■ **Task instructions**
Your task is to find every line in the records that holds the string "lemon" and copy it.
____ Dataset excerpts
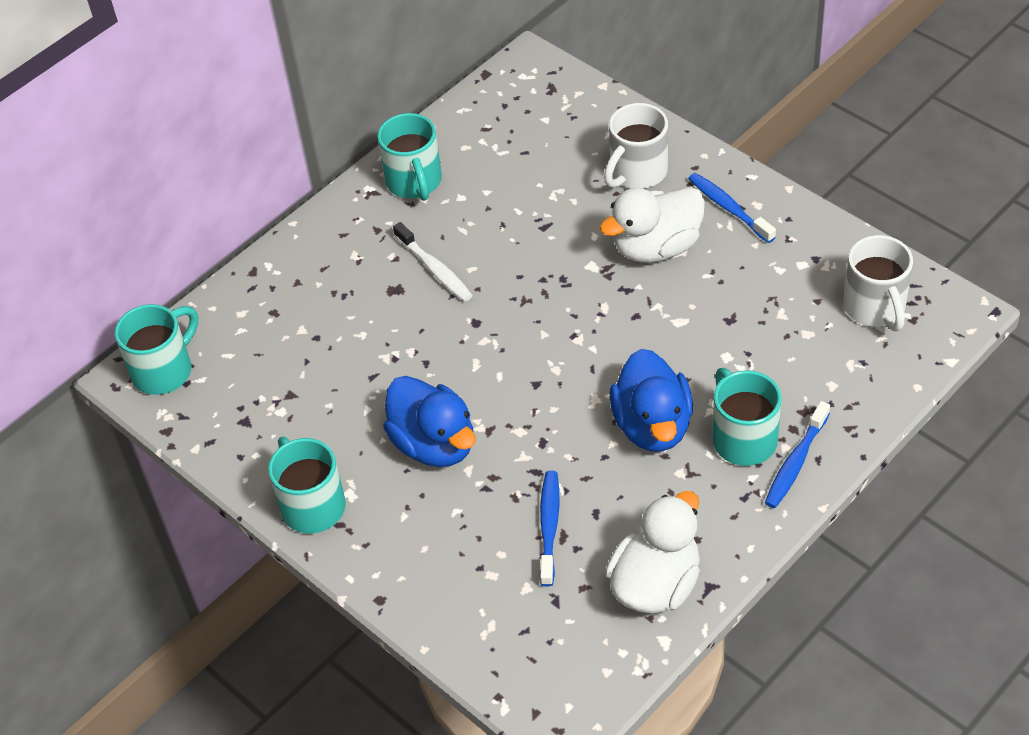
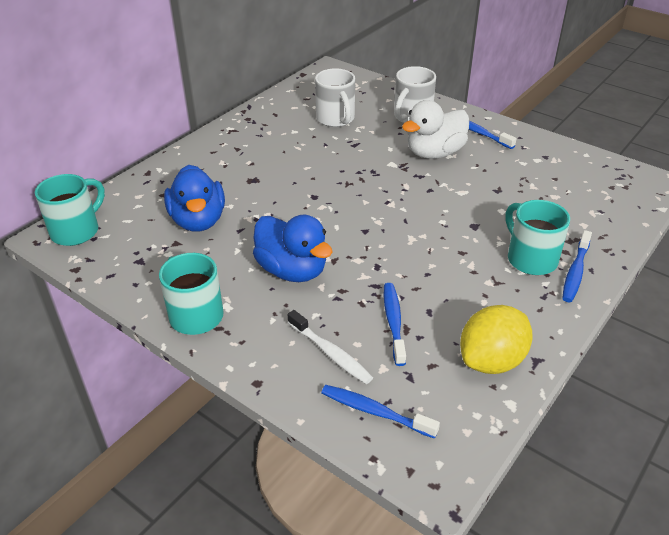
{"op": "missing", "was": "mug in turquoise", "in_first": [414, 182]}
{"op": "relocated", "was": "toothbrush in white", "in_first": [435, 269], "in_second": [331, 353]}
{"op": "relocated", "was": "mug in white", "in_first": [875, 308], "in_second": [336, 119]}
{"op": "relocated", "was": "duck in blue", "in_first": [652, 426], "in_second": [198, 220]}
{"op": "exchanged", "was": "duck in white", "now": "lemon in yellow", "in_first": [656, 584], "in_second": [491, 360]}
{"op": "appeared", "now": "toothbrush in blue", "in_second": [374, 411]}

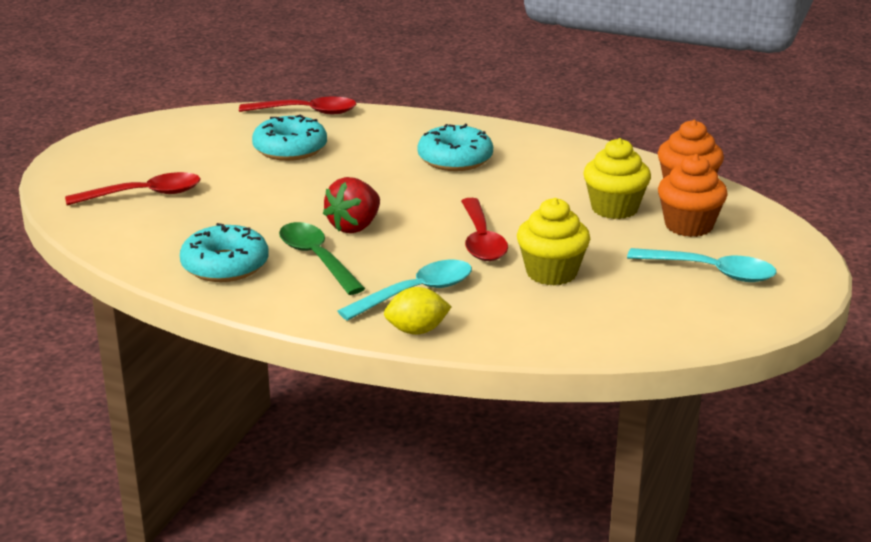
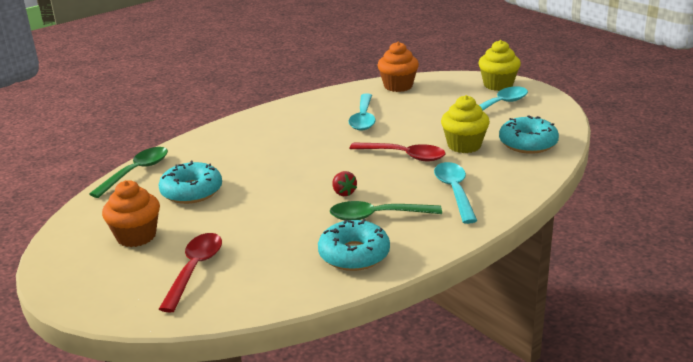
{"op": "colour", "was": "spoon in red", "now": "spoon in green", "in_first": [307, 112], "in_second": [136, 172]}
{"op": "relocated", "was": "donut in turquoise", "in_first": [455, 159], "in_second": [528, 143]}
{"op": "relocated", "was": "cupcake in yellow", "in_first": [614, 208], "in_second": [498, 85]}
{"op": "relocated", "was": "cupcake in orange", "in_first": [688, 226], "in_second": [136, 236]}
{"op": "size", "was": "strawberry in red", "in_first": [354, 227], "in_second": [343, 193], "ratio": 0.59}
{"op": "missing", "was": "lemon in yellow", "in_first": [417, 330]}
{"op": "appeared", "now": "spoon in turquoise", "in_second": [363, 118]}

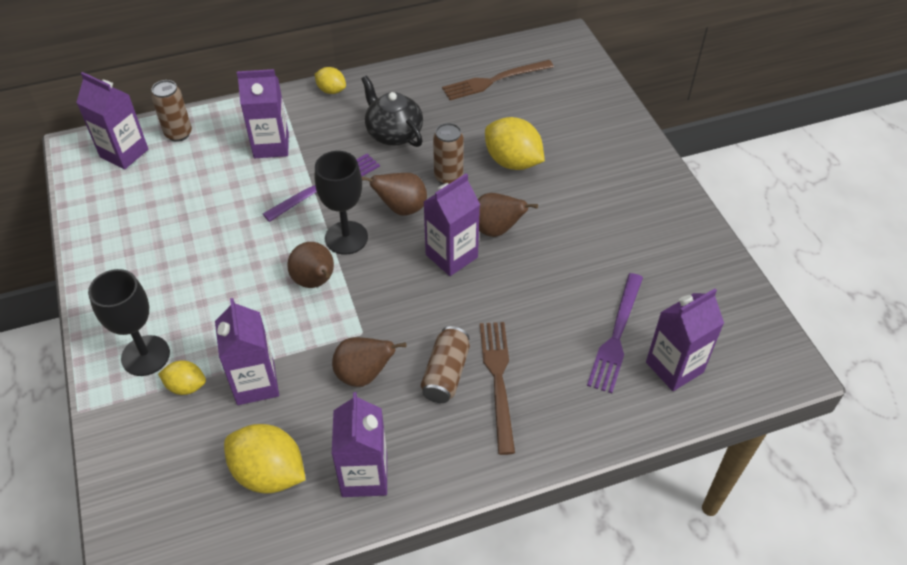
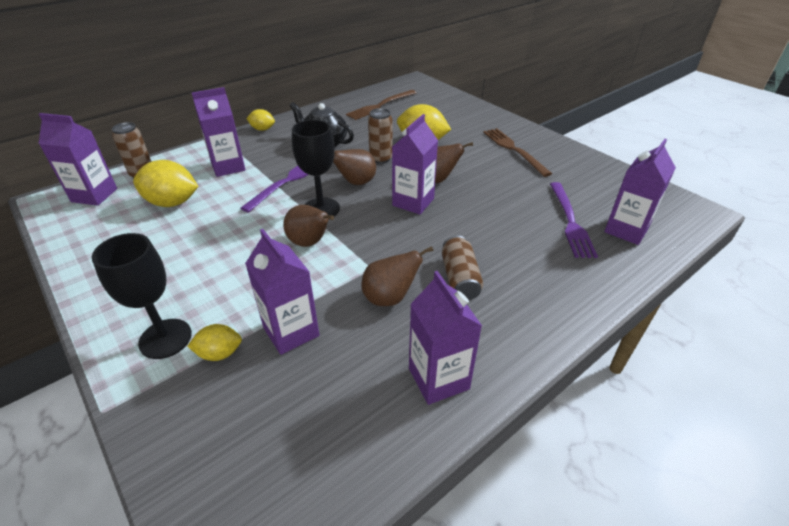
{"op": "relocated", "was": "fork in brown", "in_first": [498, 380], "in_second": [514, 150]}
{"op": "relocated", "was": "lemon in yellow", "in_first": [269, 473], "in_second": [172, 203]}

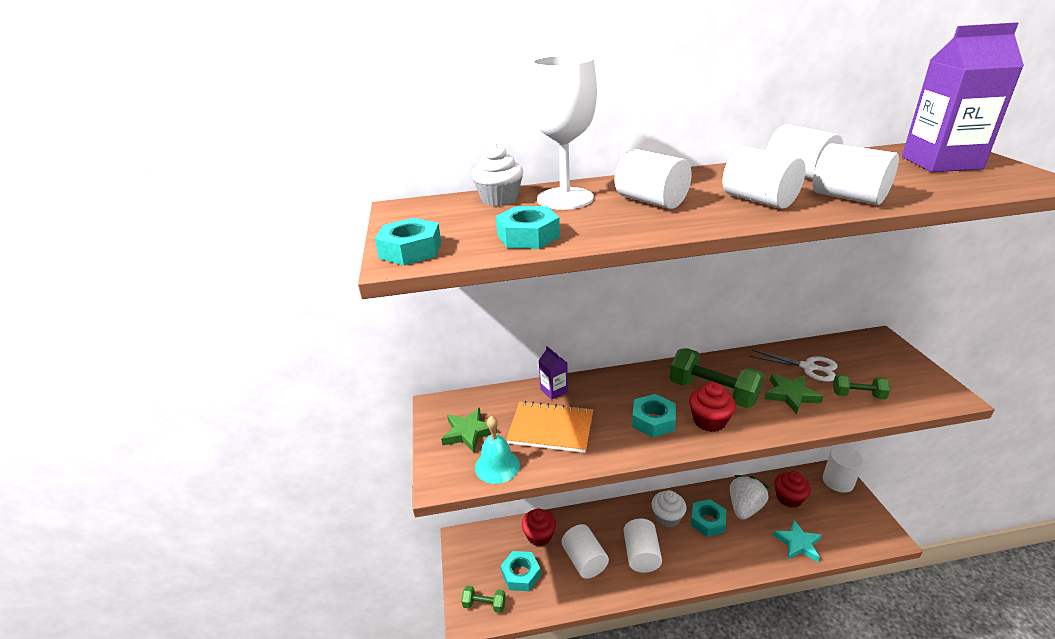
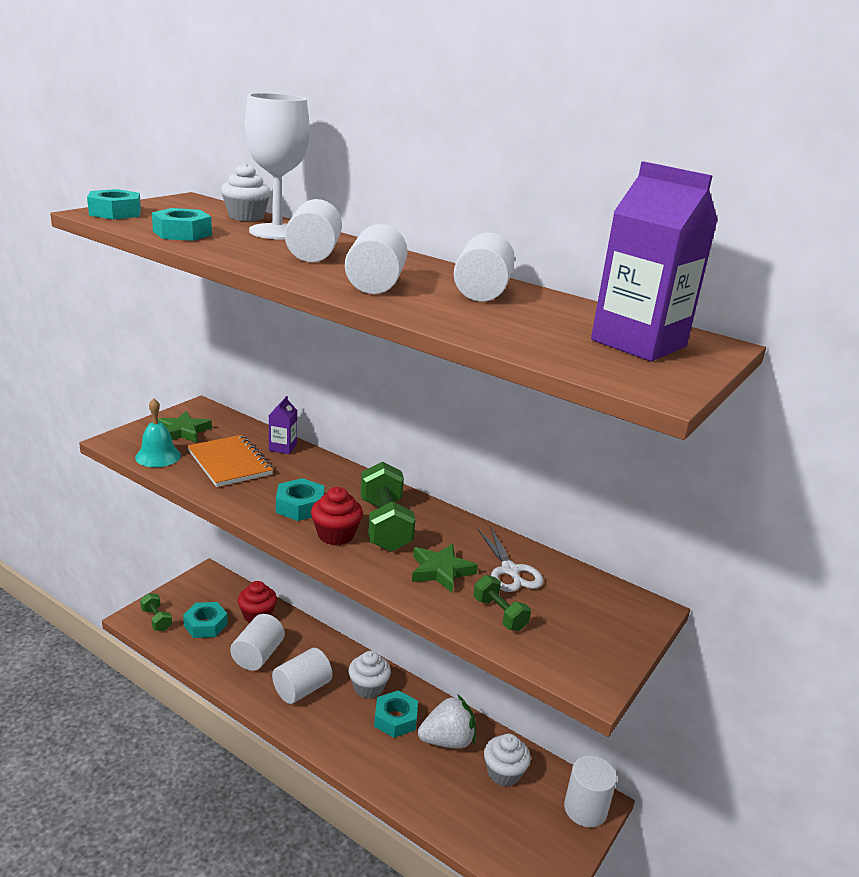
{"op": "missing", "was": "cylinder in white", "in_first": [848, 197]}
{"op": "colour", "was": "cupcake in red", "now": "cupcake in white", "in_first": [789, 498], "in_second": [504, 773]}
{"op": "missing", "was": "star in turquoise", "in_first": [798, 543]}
________
■ **Response box**
{"op": "exchanged", "was": "duck in white", "now": "lemon in yellow", "in_first": [656, 584], "in_second": [491, 360]}
{"op": "missing", "was": "lemon in yellow", "in_first": [417, 330]}
{"op": "relocated", "was": "lemon in yellow", "in_first": [269, 473], "in_second": [172, 203]}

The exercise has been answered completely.